Retype, exactly and only, each line from the one containing "(231, 163) = (182, 200): red" to the end of the records below.

(Data excerpts)
────────────────────
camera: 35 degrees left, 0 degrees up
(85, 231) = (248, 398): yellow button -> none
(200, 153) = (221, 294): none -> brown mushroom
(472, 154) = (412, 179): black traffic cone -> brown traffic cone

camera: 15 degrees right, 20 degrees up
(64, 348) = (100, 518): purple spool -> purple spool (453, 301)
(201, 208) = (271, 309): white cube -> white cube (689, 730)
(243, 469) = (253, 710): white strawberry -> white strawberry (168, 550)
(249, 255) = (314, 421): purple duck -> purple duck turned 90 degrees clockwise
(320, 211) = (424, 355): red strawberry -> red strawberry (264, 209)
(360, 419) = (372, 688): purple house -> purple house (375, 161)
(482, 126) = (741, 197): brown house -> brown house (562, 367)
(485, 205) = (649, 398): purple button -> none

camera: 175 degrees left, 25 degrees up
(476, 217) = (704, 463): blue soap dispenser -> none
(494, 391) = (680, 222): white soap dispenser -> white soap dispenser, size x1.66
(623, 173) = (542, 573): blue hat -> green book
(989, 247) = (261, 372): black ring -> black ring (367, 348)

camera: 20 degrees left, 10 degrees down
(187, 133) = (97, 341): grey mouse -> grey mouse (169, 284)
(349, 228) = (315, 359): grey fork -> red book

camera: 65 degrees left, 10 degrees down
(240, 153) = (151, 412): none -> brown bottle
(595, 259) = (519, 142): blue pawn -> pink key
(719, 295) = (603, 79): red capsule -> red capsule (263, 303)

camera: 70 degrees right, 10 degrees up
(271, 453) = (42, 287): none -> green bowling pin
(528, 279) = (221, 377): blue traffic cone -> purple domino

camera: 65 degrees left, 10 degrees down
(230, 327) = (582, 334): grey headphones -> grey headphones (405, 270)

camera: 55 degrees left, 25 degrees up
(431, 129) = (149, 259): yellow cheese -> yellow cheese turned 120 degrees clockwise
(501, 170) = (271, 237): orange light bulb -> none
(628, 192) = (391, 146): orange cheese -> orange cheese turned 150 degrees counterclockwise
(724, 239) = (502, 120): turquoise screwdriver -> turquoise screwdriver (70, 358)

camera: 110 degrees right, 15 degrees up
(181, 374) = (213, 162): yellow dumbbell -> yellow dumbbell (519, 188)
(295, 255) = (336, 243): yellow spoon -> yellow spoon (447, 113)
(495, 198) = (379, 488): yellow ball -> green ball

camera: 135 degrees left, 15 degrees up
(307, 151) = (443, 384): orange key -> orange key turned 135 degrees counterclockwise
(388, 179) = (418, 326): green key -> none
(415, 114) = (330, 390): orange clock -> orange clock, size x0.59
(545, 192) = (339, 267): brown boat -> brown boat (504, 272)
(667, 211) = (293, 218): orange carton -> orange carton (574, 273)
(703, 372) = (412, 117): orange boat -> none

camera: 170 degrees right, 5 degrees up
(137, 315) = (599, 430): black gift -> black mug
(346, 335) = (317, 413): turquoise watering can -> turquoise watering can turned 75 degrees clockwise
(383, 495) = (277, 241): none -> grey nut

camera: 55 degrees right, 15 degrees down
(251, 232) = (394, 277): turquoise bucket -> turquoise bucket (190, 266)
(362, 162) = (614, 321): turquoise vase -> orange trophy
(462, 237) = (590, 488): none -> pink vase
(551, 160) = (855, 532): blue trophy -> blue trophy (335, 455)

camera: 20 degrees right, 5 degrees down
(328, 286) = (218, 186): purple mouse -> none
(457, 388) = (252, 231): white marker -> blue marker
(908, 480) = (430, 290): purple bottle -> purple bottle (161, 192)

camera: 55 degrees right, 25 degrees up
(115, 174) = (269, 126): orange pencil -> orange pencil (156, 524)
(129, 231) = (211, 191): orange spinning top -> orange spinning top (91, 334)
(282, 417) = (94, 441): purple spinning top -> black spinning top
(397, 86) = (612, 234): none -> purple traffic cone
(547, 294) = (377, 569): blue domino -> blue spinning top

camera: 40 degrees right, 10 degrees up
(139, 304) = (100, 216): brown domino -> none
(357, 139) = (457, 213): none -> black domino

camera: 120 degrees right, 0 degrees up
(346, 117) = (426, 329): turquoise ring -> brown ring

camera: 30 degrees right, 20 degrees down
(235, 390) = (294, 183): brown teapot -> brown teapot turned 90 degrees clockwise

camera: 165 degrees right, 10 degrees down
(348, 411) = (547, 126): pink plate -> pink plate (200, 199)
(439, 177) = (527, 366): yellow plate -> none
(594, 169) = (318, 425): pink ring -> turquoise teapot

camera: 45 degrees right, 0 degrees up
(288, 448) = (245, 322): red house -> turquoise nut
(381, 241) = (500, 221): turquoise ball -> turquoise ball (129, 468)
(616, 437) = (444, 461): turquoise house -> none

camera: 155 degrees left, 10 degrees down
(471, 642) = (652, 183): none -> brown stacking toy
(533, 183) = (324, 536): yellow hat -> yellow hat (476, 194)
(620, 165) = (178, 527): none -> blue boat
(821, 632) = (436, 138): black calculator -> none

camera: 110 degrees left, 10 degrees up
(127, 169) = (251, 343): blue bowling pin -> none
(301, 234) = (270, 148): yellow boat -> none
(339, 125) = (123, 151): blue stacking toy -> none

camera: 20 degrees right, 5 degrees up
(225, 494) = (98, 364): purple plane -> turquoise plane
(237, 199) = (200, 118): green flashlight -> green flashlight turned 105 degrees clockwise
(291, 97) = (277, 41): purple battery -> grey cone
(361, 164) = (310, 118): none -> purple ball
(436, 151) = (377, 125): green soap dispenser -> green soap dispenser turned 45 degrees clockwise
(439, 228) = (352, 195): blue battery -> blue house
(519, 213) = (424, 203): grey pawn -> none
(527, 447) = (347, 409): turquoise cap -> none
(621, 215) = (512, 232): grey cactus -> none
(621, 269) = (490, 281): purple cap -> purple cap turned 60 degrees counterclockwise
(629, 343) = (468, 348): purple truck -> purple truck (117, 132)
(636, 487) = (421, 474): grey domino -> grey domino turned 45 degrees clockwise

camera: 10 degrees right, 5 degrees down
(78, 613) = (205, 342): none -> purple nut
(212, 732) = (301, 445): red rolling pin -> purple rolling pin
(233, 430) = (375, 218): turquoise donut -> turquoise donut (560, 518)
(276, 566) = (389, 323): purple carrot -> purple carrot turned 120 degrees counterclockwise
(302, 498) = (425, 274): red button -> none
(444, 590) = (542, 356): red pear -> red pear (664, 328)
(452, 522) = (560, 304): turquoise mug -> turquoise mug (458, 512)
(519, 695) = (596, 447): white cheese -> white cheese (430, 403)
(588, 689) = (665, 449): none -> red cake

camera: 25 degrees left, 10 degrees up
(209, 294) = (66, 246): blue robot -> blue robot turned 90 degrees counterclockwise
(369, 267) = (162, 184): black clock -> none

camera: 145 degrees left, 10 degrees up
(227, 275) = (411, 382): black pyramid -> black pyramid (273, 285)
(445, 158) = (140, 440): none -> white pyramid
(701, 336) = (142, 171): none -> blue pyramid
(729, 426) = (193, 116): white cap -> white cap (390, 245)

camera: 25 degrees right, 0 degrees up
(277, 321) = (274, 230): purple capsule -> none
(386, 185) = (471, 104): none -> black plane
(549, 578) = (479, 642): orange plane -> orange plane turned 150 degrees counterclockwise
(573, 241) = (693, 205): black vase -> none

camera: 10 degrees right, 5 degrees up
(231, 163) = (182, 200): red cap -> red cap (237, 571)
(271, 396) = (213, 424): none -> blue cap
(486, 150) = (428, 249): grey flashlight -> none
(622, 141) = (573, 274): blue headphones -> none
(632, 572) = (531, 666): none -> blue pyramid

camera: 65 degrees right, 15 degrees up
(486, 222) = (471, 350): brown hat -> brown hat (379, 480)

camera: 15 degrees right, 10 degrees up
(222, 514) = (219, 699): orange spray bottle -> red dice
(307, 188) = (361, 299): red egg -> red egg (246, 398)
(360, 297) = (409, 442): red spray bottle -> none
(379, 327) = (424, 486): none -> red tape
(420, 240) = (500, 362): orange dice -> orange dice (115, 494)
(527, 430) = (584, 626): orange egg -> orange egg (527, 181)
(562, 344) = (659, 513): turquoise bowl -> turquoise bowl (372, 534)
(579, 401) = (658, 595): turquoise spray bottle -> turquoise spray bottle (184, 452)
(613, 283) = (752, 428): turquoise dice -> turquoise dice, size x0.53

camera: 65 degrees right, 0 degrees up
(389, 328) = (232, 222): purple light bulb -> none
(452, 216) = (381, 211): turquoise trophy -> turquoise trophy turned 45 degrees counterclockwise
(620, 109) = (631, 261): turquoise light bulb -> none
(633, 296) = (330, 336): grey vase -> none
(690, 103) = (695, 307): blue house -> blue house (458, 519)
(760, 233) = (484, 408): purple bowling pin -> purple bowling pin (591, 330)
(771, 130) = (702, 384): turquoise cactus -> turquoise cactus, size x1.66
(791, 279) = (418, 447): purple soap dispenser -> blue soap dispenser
────────────────────
Exercise output -
(231, 163) = (182, 200): red cap -> red cap (237, 571)
(271, 396) = (213, 424): none -> blue cap
(486, 150) = (428, 249): grey flashlight -> none
(622, 141) = (573, 274): blue headphones -> none
(632, 572) = (531, 666): none -> blue pyramid

camera: 65 degrees right, 15 degrees up
(486, 222) = (471, 350): brown hat -> brown hat (379, 480)

camera: 15 degrees right, 10 degrees up
(222, 514) = (219, 699): orange spray bottle -> red dice
(307, 188) = (361, 299): red egg -> red egg (246, 398)
(360, 297) = (409, 442): red spray bottle -> none
(379, 327) = (424, 486): none -> red tape
(420, 240) = (500, 362): orange dice -> orange dice (115, 494)
(527, 430) = (584, 626): orange egg -> orange egg (527, 181)
(562, 344) = (659, 513): turquoise bowl -> turquoise bowl (372, 534)
(579, 401) = (658, 595): turquoise spray bottle -> turquoise spray bottle (184, 452)
(613, 283) = (752, 428): turquoise dice -> turquoise dice, size x0.53

camera: 65 degrees right, 0 degrees up
(389, 328) = (232, 222): purple light bulb -> none
(452, 216) = (381, 211): turquoise trophy -> turquoise trophy turned 45 degrees counterclockwise
(620, 109) = (631, 261): turquoise light bulb -> none
(633, 296) = (330, 336): grey vase -> none
(690, 103) = (695, 307): blue house -> blue house (458, 519)
(760, 233) = (484, 408): purple bowling pin -> purple bowling pin (591, 330)
(771, 130) = (702, 384): turquoise cactus -> turquoise cactus, size x1.66
(791, 279) = (418, 447): purple soap dispenser -> blue soap dispenser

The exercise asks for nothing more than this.